====== Given information ======
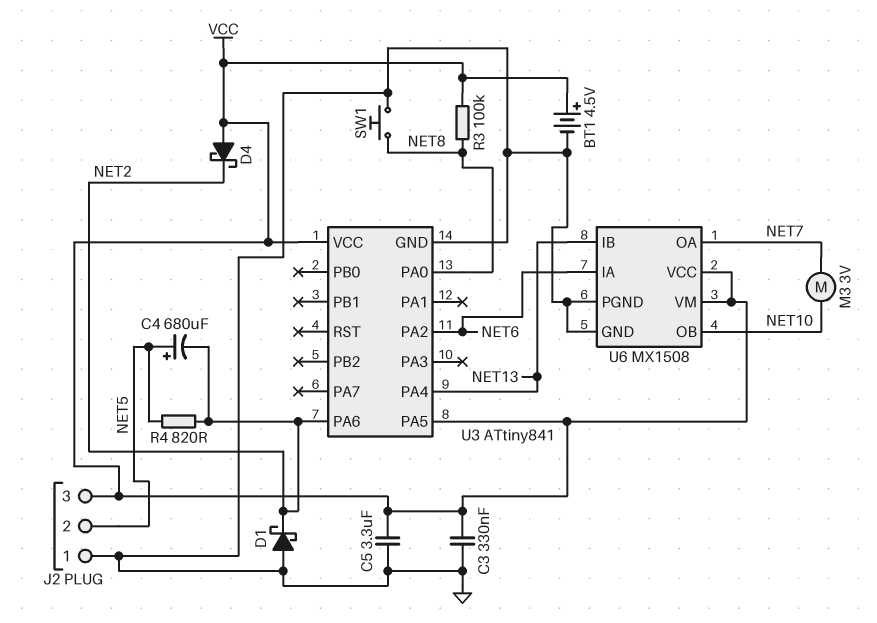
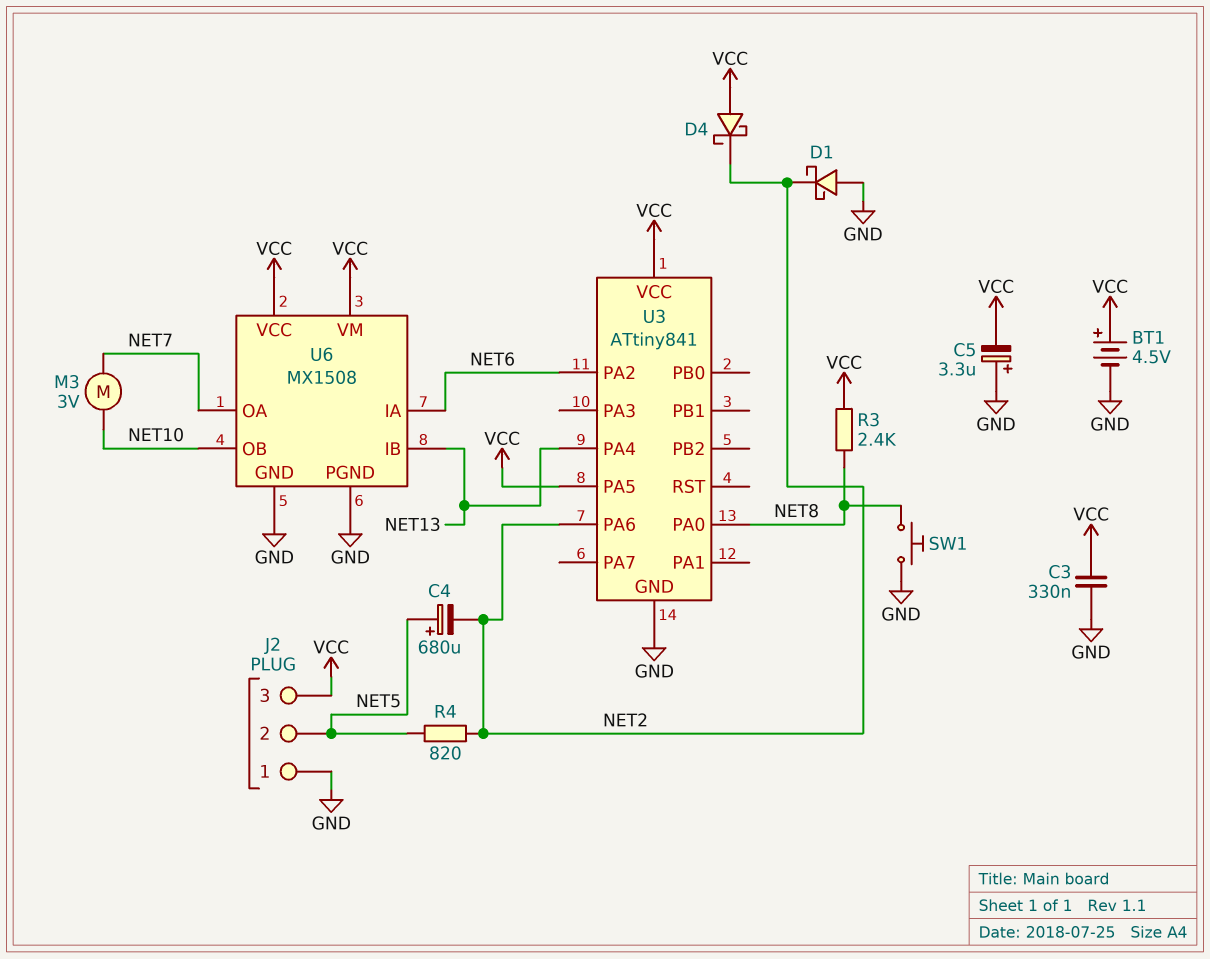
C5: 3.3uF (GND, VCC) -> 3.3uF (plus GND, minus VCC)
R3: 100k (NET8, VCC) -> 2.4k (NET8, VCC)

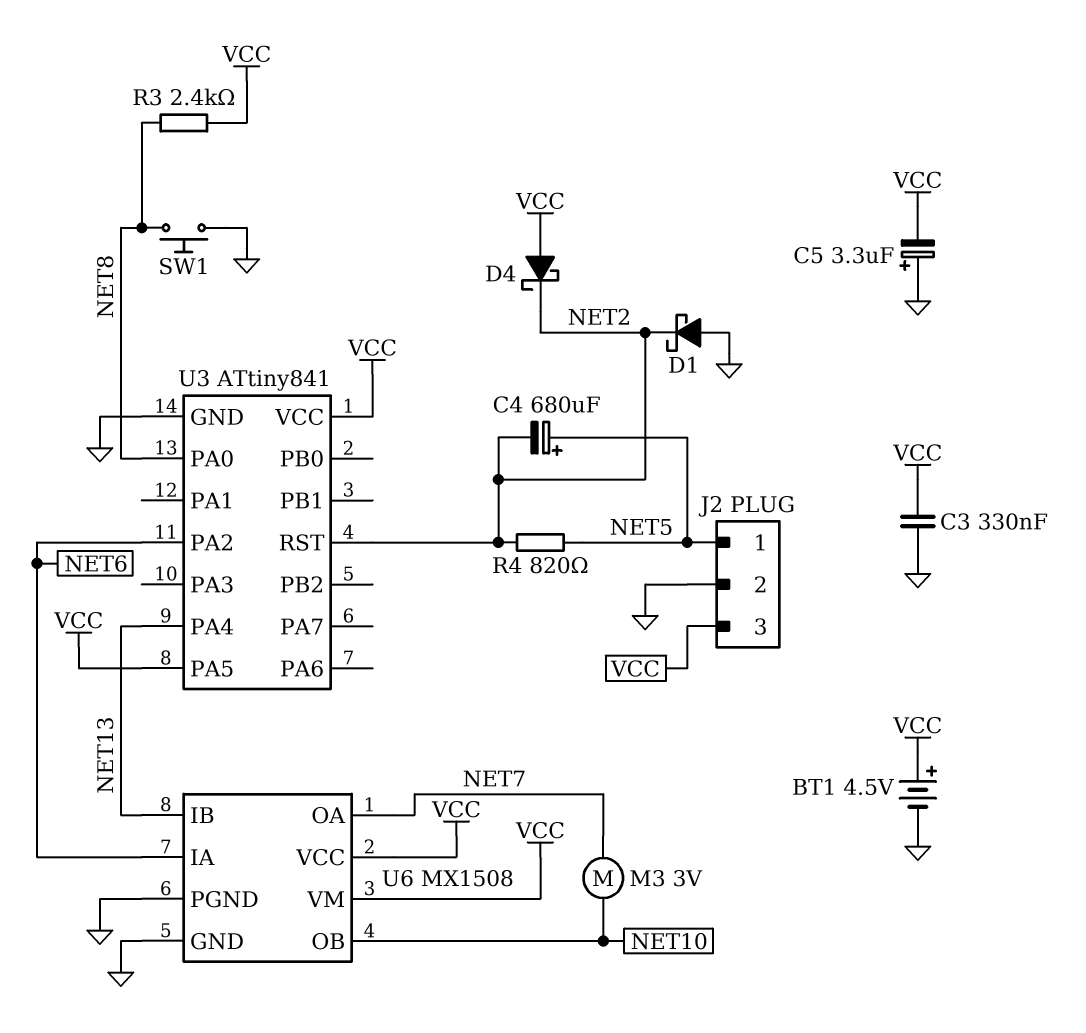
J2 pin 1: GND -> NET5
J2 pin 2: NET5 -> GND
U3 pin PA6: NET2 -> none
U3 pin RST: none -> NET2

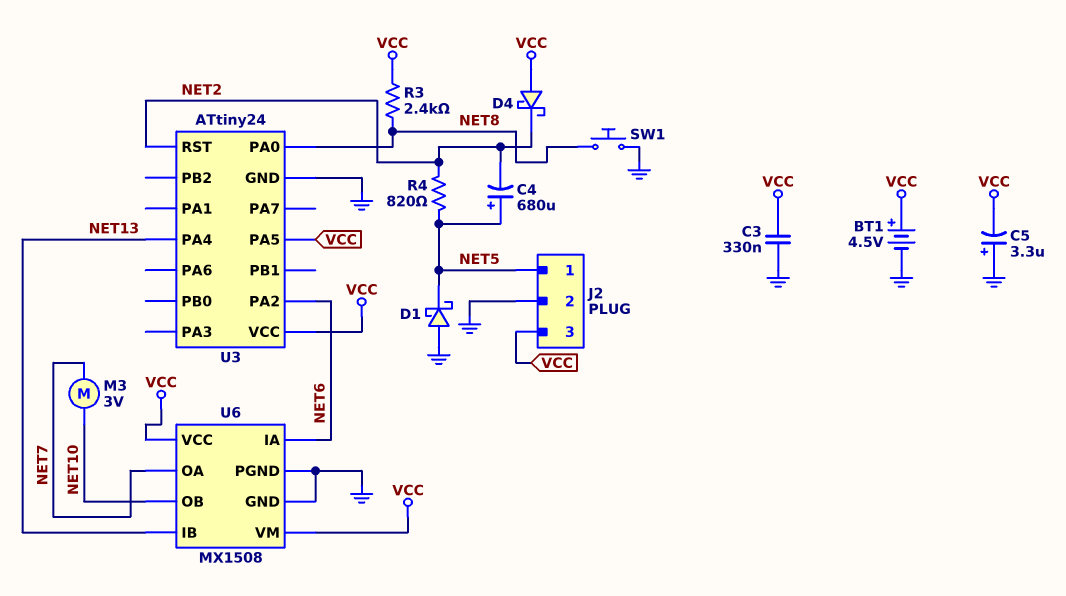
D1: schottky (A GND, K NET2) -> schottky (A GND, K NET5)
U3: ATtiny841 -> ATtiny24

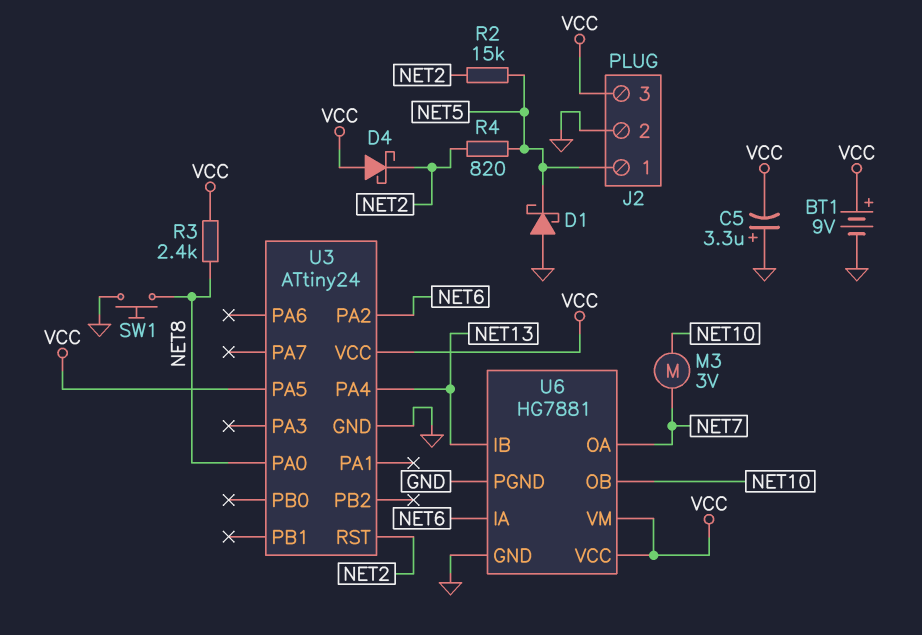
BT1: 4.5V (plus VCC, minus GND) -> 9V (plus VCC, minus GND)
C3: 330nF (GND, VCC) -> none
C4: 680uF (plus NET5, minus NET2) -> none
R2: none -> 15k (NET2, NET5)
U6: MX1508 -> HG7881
======
* [Activity]:
Every line in the entries above that has the word "minus" should be identified and copied.

* [Answer space]:
C5: 3.3uF (GND, VCC) -> 3.3uF (plus GND, minus VCC)
BT1: 4.5V (plus VCC, minus GND) -> 9V (plus VCC, minus GND)
C4: 680uF (plus NET5, minus NET2) -> none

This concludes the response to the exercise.